TASK.
Exactly reproduce the lines from the one containing "U20: XOR 74HC86" through the last line of the data, both ends included, leaving out pictures.

RECORDS PROVIDED.
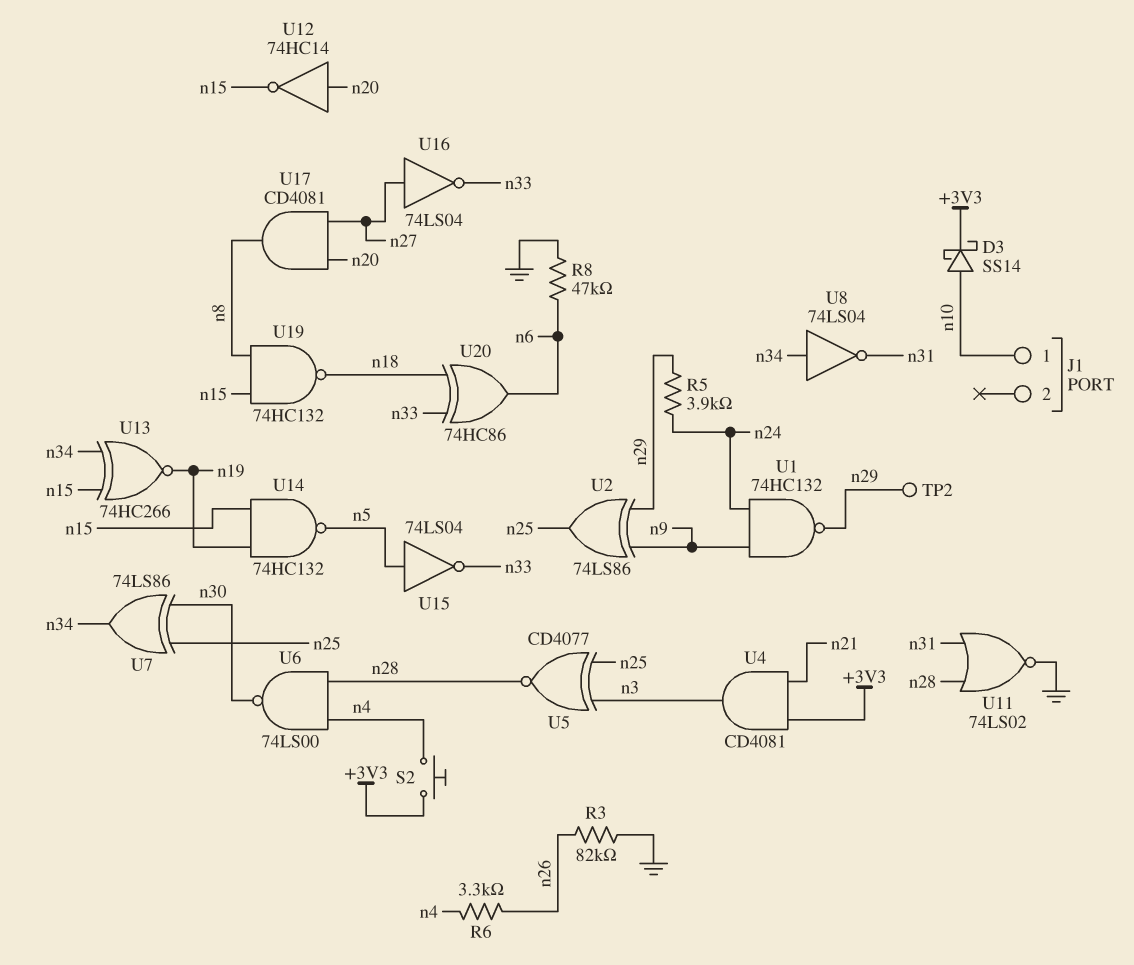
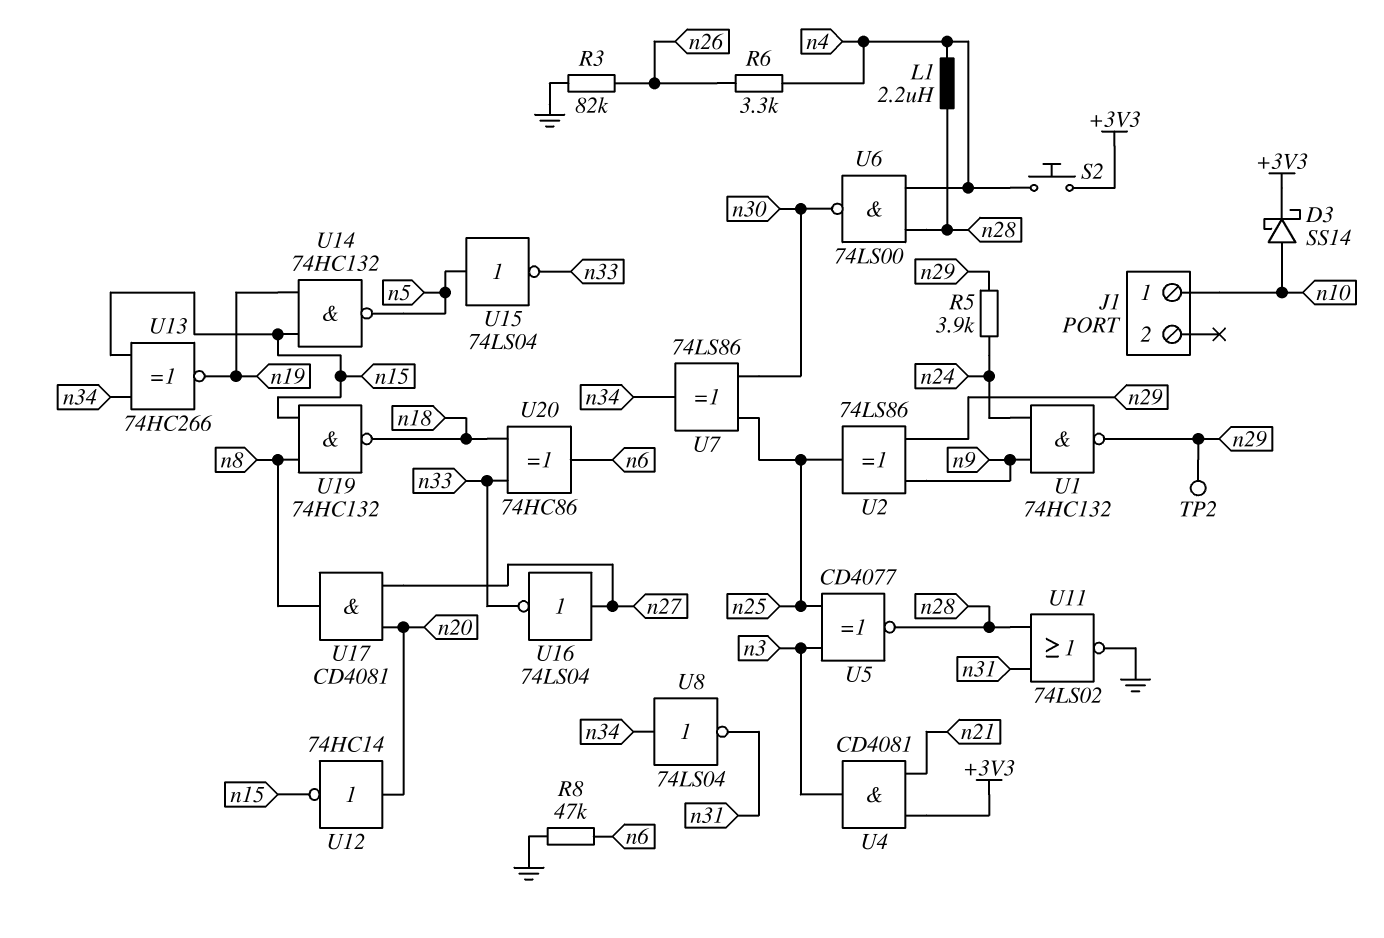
L1: none -> 2.2uH (n4, n28)

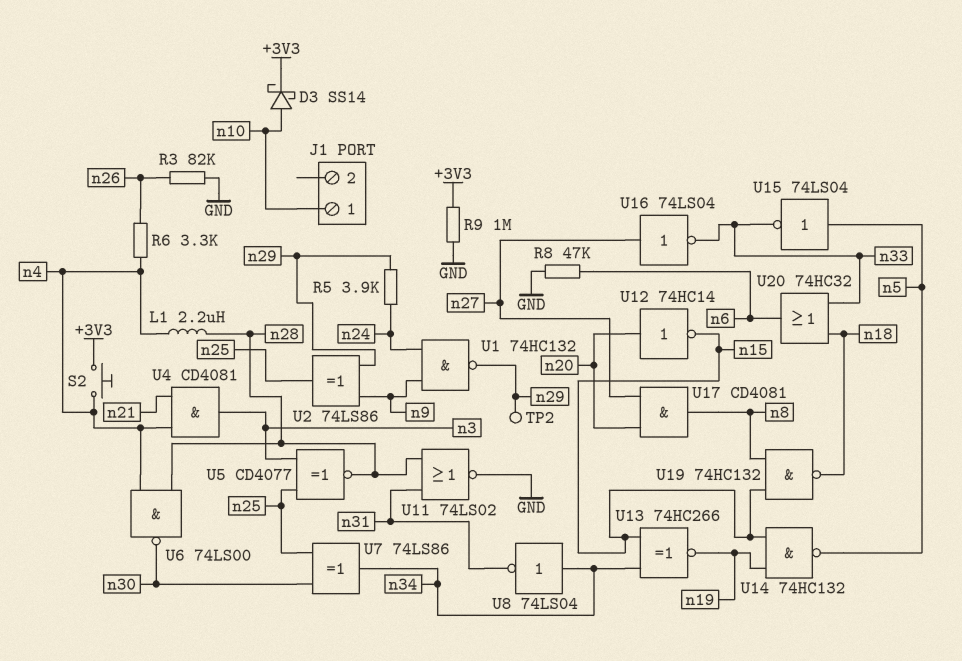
R9: none -> 1M (+3V3, GND)
U4: AND CD4081 (in +3V3, in n21, out n3) -> AND CD4081 (in n4, in n21, out n3)
U20: XOR 74HC86 (in n18, in n33, out n6) -> OR 74HC32 (in n18, in n33, out n6)

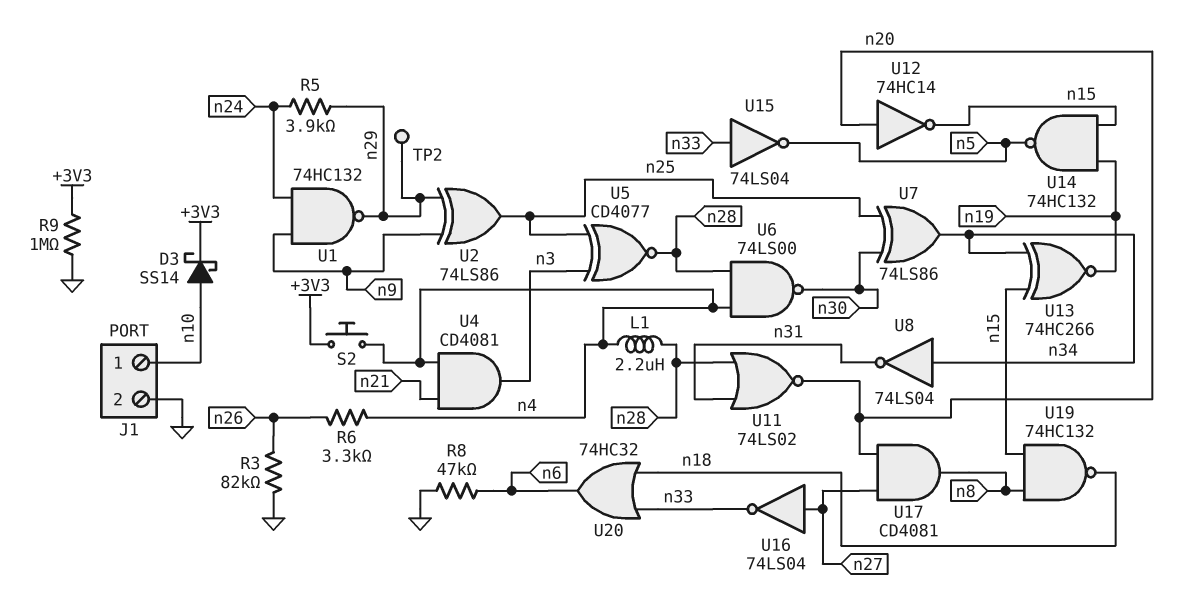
J1 pin 2: none -> GND
U11: NOR 74LS02 (in n28, in n31, out GND) -> NOR 74LS02 (in n28, in n31, out n20)
U15: NOT 74LS04 (in n5, out n33) -> NOT 74LS04 (in n33, out n5)

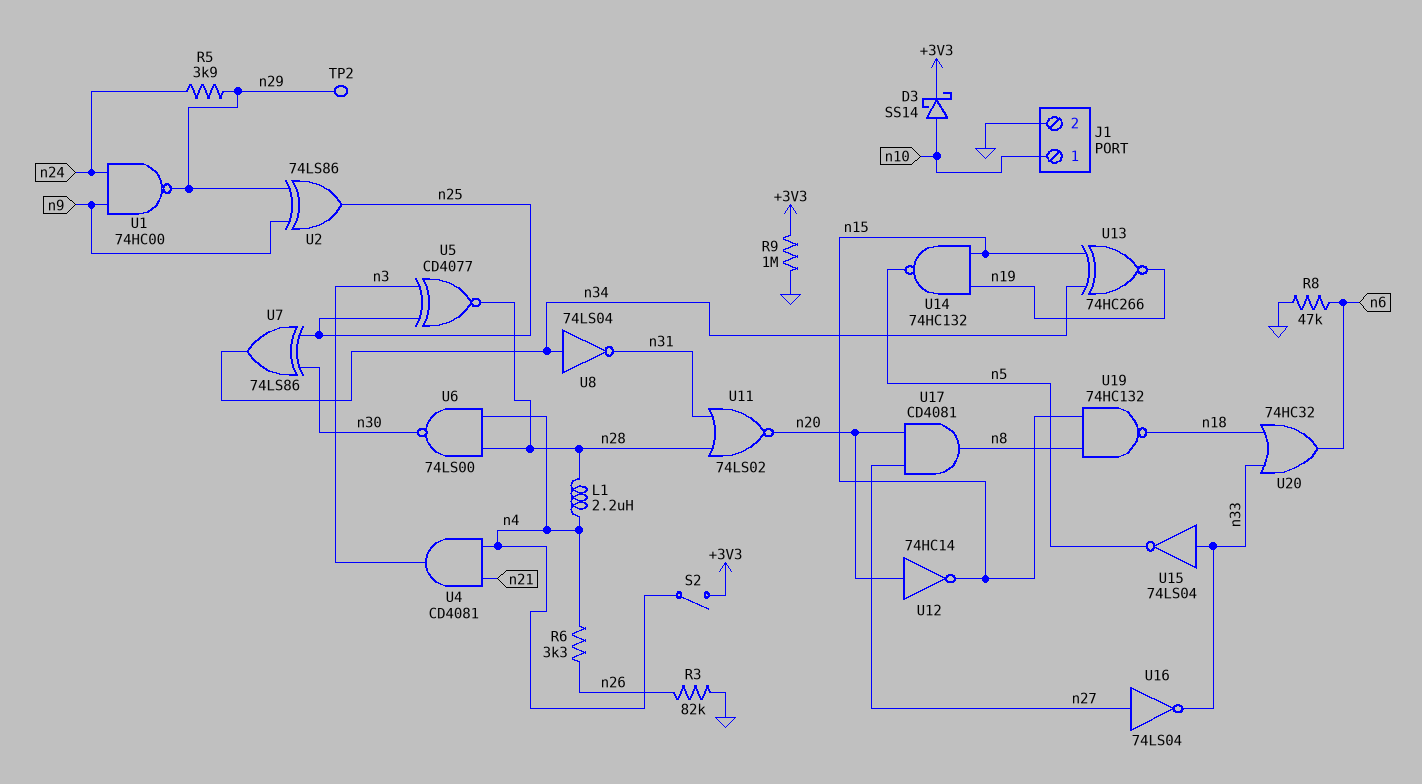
S2: button (+3V3, n4) -> switch (+3V3, n4)
U1: NAND 74HC132 (in n9, in n24, out n29) -> NAND 74HC00 (in n9, in n24, out n29)

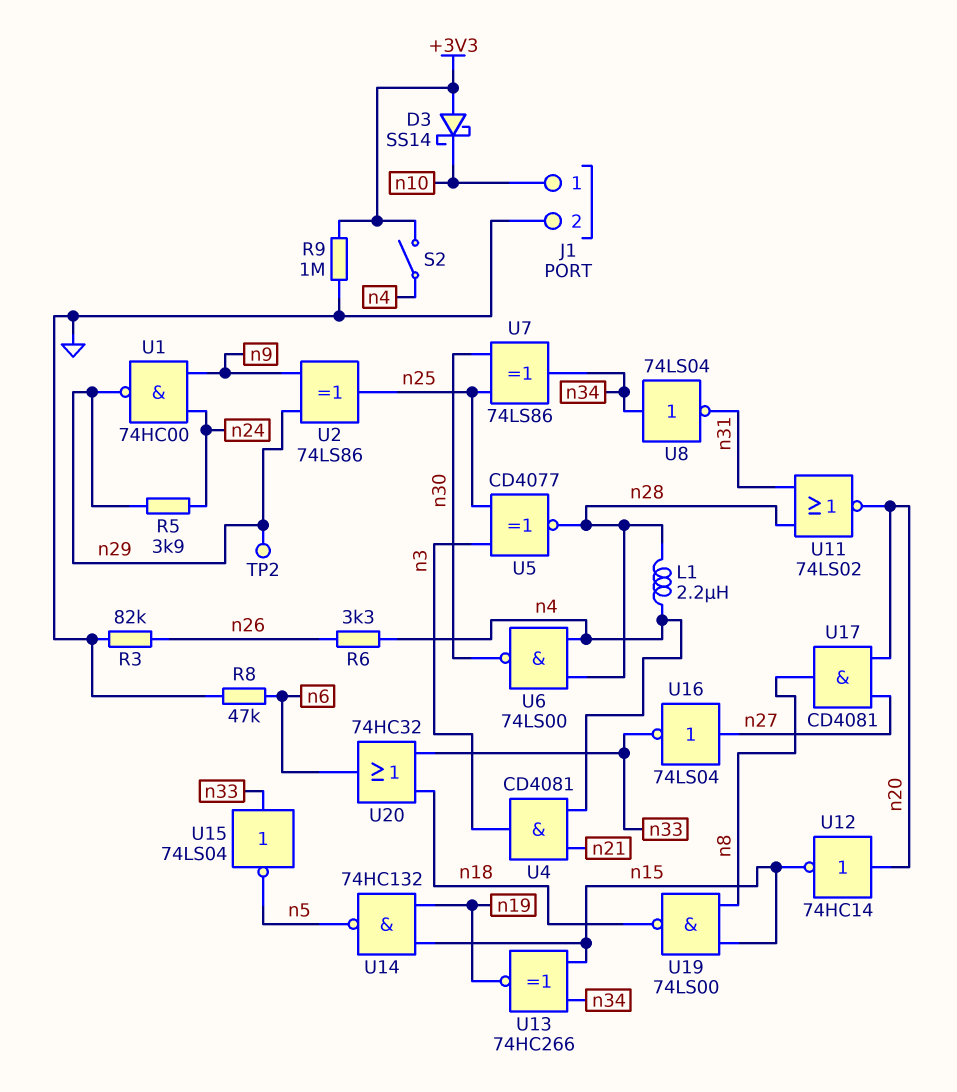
D3: schottky SS14 (A n10, K +3V3) -> schottky SS14 (A +3V3, K n10)
U19: NAND 74HC132 (in n8, in n15, out n18) -> NAND 74LS00 (in n8, in n15, out n18)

TASK RESPONSE.
U20: XOR 74HC86 (in n18, in n33, out n6) -> OR 74HC32 (in n18, in n33, out n6)

J1 pin 2: none -> GND
U11: NOR 74LS02 (in n28, in n31, out GND) -> NOR 74LS02 (in n28, in n31, out n20)
U15: NOT 74LS04 (in n5, out n33) -> NOT 74LS04 (in n33, out n5)

S2: button (+3V3, n4) -> switch (+3V3, n4)
U1: NAND 74HC132 (in n9, in n24, out n29) -> NAND 74HC00 (in n9, in n24, out n29)

D3: schottky SS14 (A n10, K +3V3) -> schottky SS14 (A +3V3, K n10)
U19: NAND 74HC132 (in n8, in n15, out n18) -> NAND 74LS00 (in n8, in n15, out n18)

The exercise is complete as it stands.